(TASK MATERIAL begins)

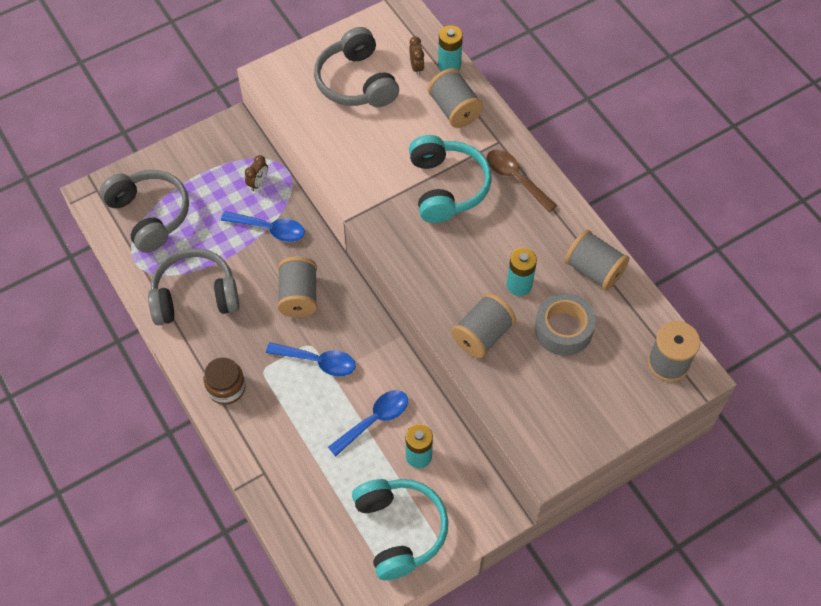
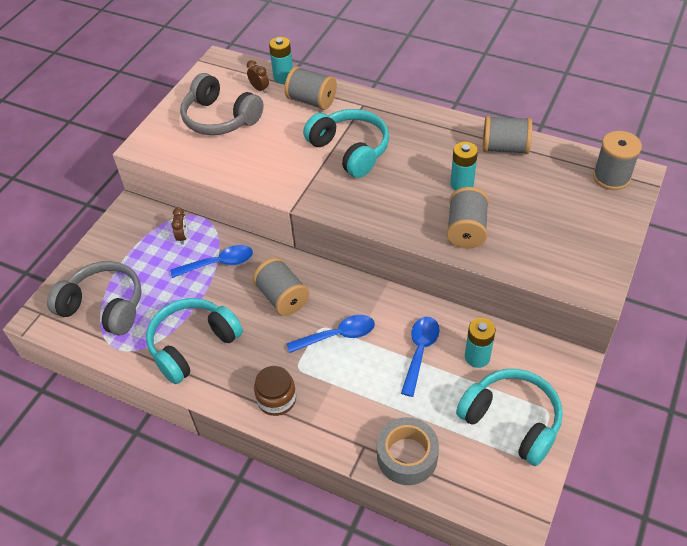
camera: 30 degrees left, 10 degrees down
(195, 296) = (193, 345): grey headphones -> turquoise headphones
(515, 178) = (396, 121): brown spoon -> none
(563, 329) = (520, 195): grey tape -> grey tape (407, 456)

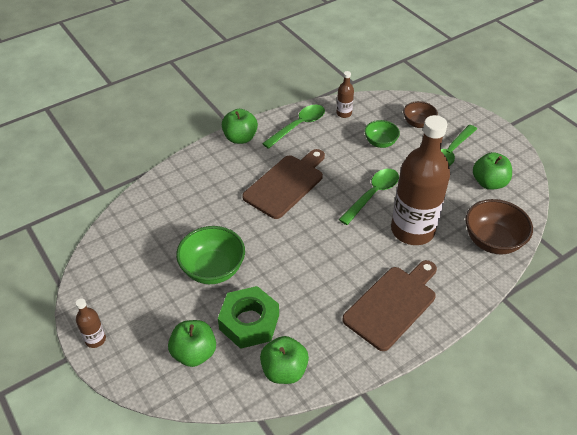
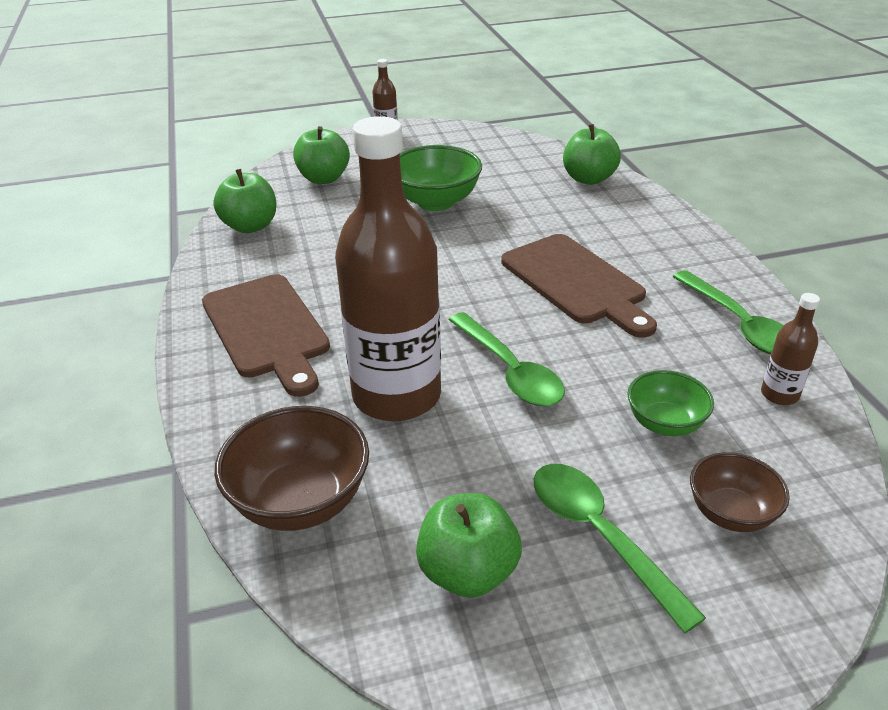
camera: 110 degrees right, 10 degrees down
(240, 138) = (710, 257): green apple -> green apple (588, 179)
(249, 322) = (336, 214): green nut -> none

(TASK MATERIAL ends)

The result should be the listing above, restated exactly, with no pictures in it.

camera: 30 degrees left, 10 degrees down
(195, 296) = (193, 345): grey headphones -> turquoise headphones
(515, 178) = (396, 121): brown spoon -> none
(563, 329) = (520, 195): grey tape -> grey tape (407, 456)

camera: 110 degrees right, 10 degrees down
(240, 138) = (710, 257): green apple -> green apple (588, 179)
(249, 322) = (336, 214): green nut -> none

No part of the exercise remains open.